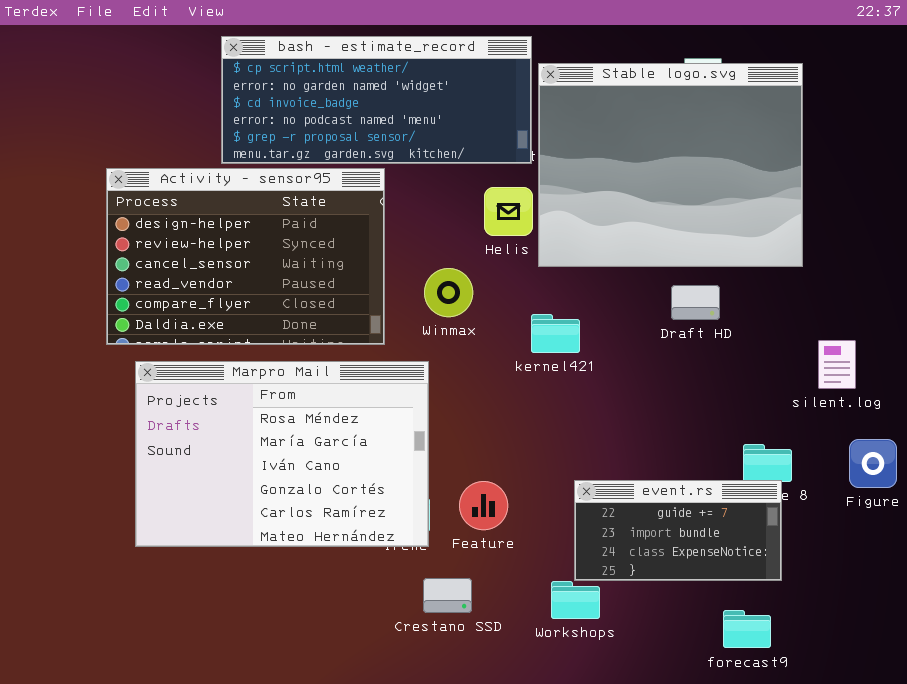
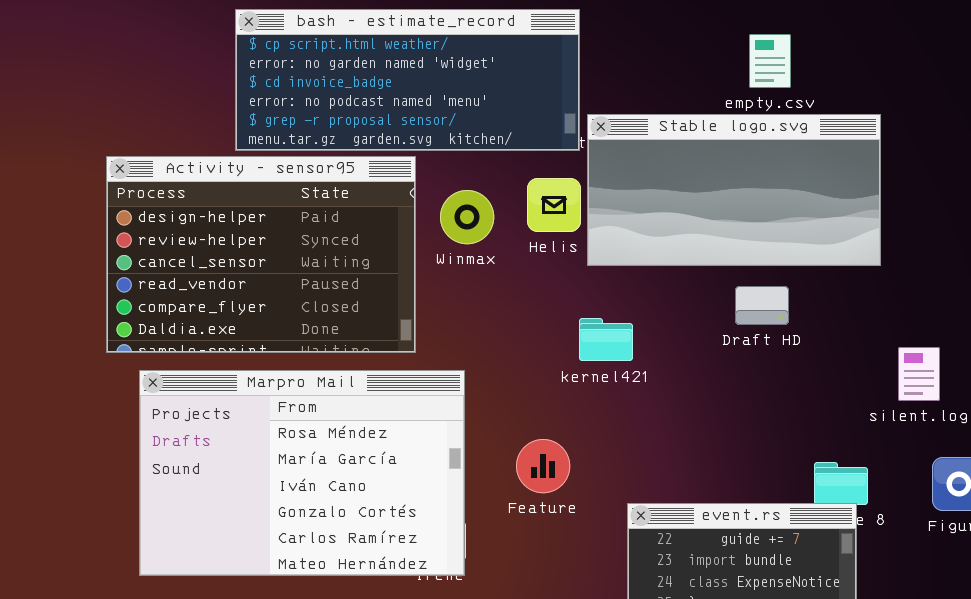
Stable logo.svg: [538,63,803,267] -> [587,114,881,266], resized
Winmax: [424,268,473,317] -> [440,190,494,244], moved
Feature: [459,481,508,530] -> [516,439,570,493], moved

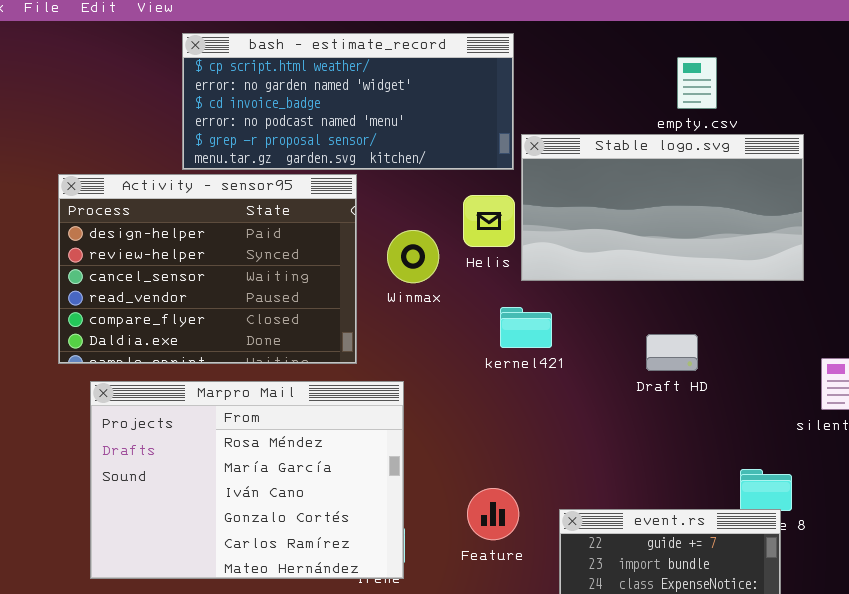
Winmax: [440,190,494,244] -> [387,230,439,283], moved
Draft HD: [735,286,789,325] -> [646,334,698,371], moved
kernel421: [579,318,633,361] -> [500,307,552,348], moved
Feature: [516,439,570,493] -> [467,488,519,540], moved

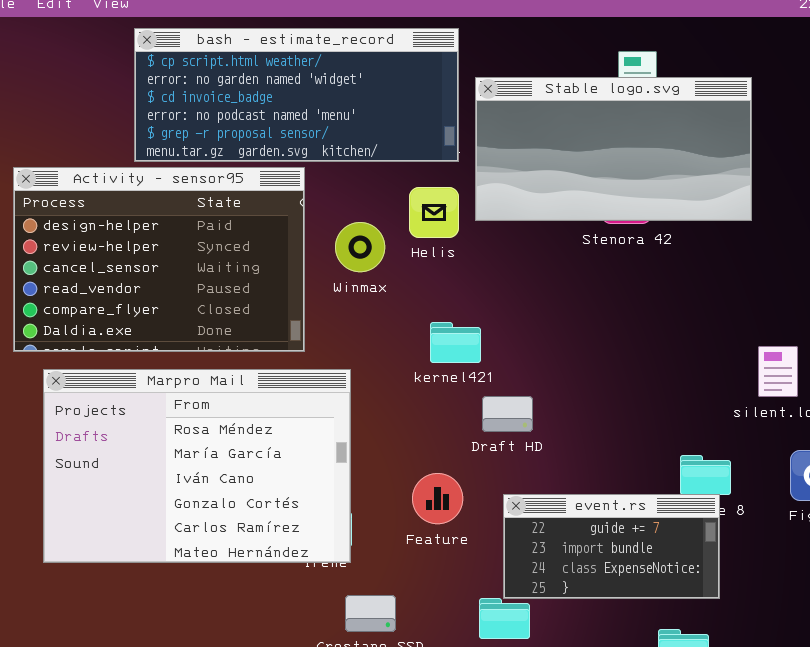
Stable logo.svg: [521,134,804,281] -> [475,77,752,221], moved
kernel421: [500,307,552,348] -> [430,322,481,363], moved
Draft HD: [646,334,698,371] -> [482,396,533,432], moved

● ● ●

* INSTRUCTIONS FOR THE TASK *
Could you set down word for word each line from the one holding "Winmax: [424,268,473,317] ->" through the end of the material above, without any pictures?

* SOLVED PROBLEM *
Winmax: [424,268,473,317] -> [440,190,494,244], moved
Feature: [459,481,508,530] -> [516,439,570,493], moved

Winmax: [440,190,494,244] -> [387,230,439,283], moved
Draft HD: [735,286,789,325] -> [646,334,698,371], moved
kernel421: [579,318,633,361] -> [500,307,552,348], moved
Feature: [516,439,570,493] -> [467,488,519,540], moved

Stable logo.svg: [521,134,804,281] -> [475,77,752,221], moved
kernel421: [500,307,552,348] -> [430,322,481,363], moved
Draft HD: [646,334,698,371] -> [482,396,533,432], moved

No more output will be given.